Task statement
Write out the full set of records exactly. Any pictures in them do not belong in the copy.

(Image sets with object changes)

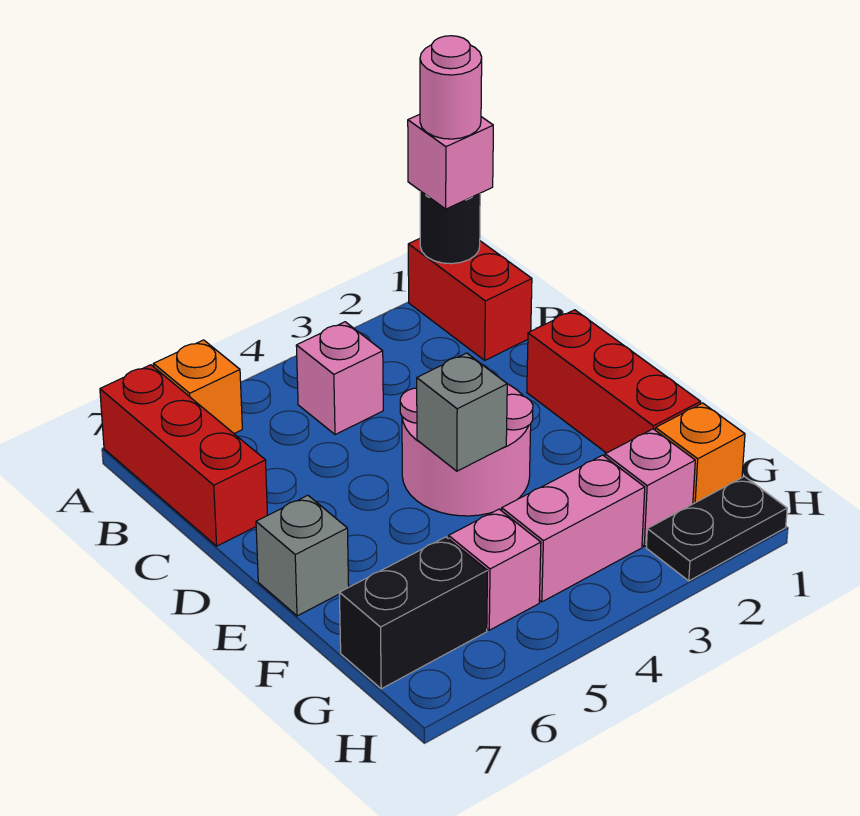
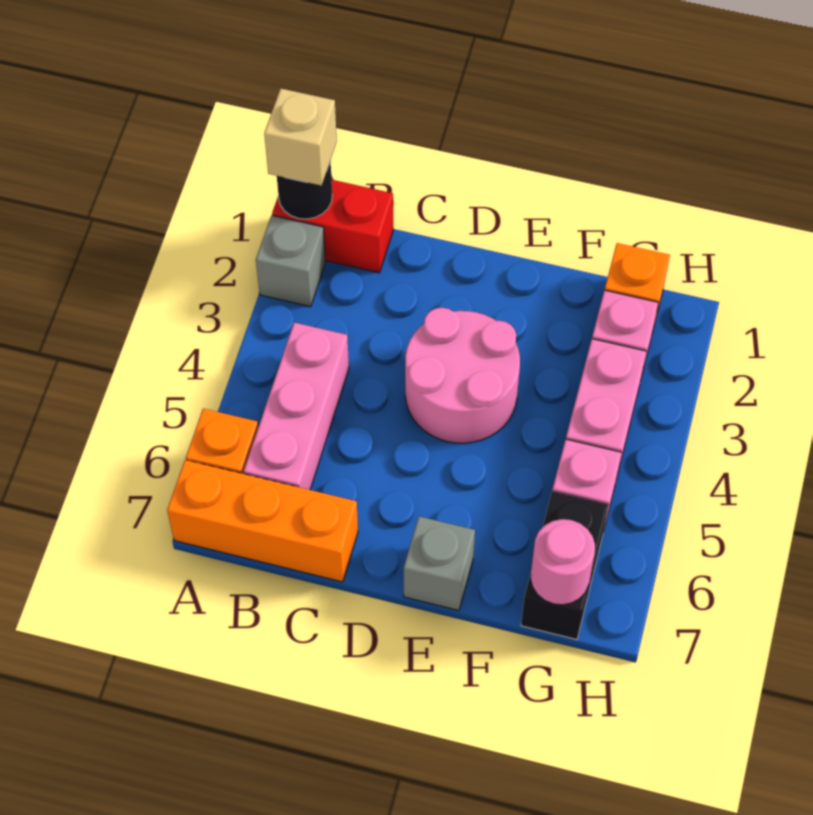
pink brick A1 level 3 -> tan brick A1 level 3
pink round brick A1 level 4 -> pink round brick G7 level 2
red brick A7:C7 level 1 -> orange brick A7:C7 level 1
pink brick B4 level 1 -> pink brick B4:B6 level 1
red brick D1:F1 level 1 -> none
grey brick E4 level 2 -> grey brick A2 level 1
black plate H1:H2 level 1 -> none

Result of this exercise
pink brick A1 level 3 -> tan brick A1 level 3
pink round brick A1 level 4 -> pink round brick G7 level 2
red brick A7:C7 level 1 -> orange brick A7:C7 level 1
pink brick B4 level 1 -> pink brick B4:B6 level 1
red brick D1:F1 level 1 -> none
grey brick E4 level 2 -> grey brick A2 level 1
black plate H1:H2 level 1 -> none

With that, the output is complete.